Provided records section start

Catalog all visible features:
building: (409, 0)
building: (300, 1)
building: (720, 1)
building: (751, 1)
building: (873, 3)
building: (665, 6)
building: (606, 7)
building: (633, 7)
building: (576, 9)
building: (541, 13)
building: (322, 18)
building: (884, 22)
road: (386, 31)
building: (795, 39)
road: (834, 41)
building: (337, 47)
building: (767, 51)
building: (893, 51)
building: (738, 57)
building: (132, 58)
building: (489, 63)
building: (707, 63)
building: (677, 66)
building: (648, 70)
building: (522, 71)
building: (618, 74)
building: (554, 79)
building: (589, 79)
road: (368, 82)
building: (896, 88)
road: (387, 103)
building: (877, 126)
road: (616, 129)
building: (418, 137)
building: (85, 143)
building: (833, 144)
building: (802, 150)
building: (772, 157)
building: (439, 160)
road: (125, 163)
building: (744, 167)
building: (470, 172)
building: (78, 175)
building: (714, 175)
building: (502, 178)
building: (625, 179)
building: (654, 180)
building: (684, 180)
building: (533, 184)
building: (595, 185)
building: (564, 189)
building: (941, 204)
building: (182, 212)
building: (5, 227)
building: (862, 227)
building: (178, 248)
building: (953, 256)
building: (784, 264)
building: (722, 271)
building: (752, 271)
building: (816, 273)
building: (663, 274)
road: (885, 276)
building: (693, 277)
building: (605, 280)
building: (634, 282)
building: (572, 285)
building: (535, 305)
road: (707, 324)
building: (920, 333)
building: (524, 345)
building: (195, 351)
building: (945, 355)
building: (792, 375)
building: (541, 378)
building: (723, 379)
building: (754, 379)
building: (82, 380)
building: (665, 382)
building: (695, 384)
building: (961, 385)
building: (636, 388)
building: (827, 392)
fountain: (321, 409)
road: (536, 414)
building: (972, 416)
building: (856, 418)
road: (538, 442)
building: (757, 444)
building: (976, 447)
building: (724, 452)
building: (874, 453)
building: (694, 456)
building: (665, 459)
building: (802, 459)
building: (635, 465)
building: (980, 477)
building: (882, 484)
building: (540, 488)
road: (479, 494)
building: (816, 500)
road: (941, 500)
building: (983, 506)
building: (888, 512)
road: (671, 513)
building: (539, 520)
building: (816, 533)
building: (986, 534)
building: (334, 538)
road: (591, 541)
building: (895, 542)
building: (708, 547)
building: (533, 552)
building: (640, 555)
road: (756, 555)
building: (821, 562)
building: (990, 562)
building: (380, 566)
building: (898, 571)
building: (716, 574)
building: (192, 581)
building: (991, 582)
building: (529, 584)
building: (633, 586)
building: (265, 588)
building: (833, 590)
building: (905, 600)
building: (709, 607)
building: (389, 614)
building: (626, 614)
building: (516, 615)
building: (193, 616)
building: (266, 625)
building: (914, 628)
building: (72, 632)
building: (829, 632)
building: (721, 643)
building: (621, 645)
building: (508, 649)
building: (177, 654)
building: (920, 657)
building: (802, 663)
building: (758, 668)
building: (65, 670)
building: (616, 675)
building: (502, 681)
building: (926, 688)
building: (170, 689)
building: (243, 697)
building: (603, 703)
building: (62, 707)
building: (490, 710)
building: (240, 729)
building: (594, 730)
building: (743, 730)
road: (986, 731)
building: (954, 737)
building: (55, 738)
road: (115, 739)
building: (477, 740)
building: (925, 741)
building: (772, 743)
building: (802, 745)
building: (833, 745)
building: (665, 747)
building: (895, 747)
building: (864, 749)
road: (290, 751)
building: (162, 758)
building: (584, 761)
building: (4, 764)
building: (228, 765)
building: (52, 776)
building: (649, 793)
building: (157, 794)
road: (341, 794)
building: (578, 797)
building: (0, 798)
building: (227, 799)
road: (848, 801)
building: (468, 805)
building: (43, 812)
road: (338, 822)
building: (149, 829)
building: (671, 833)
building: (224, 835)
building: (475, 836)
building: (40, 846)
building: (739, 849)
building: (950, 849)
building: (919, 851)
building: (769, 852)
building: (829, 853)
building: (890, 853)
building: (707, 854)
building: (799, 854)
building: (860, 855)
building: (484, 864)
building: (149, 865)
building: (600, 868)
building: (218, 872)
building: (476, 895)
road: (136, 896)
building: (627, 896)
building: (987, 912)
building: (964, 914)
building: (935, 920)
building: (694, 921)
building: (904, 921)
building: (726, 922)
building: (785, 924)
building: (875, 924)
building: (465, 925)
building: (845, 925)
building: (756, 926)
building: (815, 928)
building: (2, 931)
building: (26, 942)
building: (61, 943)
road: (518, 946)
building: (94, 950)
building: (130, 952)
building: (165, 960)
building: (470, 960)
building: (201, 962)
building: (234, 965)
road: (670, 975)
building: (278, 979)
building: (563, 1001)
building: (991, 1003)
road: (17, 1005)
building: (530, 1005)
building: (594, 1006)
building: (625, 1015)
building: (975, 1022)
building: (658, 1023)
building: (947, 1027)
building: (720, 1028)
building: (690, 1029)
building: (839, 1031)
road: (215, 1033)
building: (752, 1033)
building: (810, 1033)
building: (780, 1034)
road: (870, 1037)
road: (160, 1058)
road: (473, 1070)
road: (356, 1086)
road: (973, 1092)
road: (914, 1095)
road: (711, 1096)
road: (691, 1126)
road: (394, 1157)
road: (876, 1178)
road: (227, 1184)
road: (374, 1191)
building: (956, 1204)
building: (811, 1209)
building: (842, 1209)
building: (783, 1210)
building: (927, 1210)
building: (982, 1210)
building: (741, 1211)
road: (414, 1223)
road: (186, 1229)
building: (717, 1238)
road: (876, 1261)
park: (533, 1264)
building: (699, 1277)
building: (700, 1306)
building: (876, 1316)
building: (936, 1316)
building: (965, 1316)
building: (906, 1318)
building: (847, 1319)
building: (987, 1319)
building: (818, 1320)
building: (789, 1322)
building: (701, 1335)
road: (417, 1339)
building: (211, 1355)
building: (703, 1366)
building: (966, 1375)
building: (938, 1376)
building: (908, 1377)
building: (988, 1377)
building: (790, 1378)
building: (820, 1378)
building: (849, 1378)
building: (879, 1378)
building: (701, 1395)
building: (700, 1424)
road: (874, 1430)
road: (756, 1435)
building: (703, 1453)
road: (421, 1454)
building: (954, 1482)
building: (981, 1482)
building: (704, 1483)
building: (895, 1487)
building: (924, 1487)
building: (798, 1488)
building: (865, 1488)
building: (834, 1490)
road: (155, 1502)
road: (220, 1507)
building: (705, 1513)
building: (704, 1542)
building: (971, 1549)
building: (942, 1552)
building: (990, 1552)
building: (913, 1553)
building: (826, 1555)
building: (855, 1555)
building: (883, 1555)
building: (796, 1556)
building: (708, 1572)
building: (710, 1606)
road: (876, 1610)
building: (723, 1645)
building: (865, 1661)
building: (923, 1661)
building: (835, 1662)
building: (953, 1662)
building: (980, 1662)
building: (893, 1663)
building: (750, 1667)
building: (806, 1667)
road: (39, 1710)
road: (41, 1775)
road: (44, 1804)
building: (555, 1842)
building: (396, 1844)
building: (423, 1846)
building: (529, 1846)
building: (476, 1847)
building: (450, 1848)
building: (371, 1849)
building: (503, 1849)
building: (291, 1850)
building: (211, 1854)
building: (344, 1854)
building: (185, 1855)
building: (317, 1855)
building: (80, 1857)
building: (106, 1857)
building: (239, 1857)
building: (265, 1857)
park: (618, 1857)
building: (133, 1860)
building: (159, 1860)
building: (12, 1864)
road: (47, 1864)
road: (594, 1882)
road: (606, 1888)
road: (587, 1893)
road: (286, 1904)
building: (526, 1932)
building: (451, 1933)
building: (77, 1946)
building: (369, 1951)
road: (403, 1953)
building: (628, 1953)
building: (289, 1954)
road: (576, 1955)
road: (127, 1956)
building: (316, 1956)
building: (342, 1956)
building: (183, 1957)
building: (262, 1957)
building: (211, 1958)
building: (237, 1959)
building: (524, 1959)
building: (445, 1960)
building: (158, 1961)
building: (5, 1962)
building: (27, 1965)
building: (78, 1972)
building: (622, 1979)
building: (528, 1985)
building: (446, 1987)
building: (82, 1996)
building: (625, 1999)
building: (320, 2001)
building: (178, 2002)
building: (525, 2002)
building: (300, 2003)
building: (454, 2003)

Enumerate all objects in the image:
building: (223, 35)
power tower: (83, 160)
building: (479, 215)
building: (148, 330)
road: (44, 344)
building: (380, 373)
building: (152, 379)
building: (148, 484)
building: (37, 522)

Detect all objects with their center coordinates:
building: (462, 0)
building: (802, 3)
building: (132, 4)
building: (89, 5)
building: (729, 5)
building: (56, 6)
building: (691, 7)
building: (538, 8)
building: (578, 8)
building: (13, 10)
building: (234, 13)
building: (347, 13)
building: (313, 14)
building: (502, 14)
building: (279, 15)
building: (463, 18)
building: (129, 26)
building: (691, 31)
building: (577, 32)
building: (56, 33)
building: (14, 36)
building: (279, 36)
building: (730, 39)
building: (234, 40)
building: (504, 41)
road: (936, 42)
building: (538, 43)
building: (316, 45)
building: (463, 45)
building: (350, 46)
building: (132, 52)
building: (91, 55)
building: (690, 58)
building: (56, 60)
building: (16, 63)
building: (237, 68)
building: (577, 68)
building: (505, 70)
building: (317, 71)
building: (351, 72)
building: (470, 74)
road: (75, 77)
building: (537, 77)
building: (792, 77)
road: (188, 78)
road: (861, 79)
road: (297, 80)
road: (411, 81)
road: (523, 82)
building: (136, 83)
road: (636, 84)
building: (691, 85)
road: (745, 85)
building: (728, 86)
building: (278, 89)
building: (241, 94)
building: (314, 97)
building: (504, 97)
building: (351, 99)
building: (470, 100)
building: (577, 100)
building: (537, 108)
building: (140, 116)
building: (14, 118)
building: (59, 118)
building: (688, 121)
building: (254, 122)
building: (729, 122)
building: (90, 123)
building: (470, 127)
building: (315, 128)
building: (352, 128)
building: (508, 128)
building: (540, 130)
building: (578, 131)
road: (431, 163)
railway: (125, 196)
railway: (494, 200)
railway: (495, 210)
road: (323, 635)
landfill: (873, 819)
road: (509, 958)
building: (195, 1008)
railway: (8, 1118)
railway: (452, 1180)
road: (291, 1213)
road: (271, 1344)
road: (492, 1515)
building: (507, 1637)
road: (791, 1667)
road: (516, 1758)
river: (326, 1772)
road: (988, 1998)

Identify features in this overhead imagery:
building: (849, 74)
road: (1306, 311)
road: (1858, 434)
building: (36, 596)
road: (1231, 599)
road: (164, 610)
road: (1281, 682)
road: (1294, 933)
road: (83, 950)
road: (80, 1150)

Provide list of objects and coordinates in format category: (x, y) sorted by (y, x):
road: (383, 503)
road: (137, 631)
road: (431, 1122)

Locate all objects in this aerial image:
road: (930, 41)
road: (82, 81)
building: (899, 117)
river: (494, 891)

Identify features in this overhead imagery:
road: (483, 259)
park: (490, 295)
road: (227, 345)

Provided records section end

Instruction: Beginning with the line that contains "Locate all objects", quote each line exactly through the last line of the entries above, and nothing beyond them.

Result:
Locate all objects in this aerial image:
road: (930, 41)
road: (82, 81)
building: (899, 117)
river: (494, 891)

Identify features in this overhead imagery:
road: (483, 259)
park: (490, 295)
road: (227, 345)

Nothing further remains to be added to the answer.